■ Aim of the exercise
Please find the lines in the following records that hold "pink", and copy them.
-- Available records follows --
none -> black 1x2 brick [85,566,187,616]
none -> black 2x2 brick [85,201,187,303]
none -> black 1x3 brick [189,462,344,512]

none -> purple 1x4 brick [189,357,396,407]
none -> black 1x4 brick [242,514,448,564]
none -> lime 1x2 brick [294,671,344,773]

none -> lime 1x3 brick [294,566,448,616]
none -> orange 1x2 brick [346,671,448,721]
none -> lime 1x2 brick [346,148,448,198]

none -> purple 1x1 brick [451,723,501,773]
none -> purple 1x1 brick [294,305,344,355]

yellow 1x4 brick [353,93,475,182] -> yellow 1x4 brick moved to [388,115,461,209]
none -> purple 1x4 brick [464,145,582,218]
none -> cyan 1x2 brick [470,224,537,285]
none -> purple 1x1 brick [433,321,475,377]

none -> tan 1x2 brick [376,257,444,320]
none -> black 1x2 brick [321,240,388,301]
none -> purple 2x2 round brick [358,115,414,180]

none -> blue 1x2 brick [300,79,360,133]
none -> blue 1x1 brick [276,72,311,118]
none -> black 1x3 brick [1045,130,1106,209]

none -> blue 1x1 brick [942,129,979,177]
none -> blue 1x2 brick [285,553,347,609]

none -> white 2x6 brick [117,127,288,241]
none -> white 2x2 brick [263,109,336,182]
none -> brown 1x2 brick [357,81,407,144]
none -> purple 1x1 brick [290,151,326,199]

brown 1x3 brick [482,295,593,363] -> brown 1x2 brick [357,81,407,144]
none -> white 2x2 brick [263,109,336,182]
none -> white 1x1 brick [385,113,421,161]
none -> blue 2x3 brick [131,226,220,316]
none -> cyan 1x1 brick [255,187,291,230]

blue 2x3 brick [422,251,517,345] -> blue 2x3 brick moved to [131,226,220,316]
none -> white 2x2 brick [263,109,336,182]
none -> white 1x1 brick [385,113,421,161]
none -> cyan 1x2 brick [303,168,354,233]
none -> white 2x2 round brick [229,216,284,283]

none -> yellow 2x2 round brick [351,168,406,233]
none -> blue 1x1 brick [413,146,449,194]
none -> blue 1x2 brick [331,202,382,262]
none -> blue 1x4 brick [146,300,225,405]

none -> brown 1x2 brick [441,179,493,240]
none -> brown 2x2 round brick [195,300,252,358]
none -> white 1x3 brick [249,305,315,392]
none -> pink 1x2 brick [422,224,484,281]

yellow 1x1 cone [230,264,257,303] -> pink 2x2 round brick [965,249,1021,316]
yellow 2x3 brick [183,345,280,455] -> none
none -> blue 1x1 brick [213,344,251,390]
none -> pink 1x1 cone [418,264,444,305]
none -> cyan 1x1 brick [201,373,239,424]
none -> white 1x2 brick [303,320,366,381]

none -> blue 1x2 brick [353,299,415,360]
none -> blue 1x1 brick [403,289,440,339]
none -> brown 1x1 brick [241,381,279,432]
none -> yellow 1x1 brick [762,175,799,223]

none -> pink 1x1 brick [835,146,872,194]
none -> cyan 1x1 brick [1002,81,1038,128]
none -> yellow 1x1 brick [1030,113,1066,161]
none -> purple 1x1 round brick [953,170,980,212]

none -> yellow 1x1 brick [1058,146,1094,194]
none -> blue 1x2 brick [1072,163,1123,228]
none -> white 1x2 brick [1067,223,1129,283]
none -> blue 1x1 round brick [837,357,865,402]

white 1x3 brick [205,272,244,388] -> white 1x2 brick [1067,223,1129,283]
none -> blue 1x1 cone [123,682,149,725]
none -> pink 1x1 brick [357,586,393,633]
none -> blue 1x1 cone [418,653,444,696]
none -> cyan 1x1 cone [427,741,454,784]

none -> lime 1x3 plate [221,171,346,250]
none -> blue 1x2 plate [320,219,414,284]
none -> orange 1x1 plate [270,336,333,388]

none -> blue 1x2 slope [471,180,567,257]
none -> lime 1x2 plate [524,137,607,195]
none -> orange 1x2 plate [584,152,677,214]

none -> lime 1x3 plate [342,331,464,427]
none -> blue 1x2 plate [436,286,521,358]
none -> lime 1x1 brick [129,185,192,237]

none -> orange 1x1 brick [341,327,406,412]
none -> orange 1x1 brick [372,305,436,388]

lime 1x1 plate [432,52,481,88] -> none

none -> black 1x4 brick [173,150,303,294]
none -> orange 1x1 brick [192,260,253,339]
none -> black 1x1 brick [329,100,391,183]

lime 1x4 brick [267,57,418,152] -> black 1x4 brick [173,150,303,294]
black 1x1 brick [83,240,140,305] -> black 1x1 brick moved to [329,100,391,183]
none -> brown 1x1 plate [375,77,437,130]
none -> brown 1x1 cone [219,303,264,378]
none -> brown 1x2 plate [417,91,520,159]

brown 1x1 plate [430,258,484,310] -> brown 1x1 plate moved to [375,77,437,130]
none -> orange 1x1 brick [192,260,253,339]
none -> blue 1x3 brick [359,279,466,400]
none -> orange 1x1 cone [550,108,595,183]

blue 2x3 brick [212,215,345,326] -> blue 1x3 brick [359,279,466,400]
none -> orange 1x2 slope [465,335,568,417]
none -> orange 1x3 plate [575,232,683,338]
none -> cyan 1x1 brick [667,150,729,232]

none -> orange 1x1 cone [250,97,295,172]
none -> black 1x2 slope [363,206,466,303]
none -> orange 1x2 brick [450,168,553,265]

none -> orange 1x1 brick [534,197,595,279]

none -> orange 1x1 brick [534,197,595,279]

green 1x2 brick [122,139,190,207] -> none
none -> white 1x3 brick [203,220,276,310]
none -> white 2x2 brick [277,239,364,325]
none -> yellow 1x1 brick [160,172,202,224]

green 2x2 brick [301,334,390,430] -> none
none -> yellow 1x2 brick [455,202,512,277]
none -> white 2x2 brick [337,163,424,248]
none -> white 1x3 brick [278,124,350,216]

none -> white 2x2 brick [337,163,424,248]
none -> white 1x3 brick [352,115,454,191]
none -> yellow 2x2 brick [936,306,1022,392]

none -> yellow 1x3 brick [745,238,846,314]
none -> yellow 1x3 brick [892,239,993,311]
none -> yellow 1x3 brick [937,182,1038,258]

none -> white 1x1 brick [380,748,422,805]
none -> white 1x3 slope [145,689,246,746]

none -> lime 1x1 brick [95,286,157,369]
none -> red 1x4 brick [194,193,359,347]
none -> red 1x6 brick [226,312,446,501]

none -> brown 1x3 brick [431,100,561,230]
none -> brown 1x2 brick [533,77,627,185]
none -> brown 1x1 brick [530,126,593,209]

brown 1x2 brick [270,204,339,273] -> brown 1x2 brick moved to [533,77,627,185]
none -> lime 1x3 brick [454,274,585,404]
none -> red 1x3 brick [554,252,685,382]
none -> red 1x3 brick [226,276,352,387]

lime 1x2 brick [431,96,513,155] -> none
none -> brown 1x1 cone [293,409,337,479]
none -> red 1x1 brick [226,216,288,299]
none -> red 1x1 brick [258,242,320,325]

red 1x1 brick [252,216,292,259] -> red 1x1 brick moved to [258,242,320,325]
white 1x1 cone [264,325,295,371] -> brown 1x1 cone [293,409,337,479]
-- Available records concluded --
■ Solution to this problem
none -> pink 1x2 brick [422,224,484,281]
yellow 1x1 cone [230,264,257,303] -> pink 2x2 round brick [965,249,1021,316]
none -> pink 1x1 cone [418,264,444,305]
none -> pink 1x1 brick [835,146,872,194]
none -> pink 1x1 brick [357,586,393,633]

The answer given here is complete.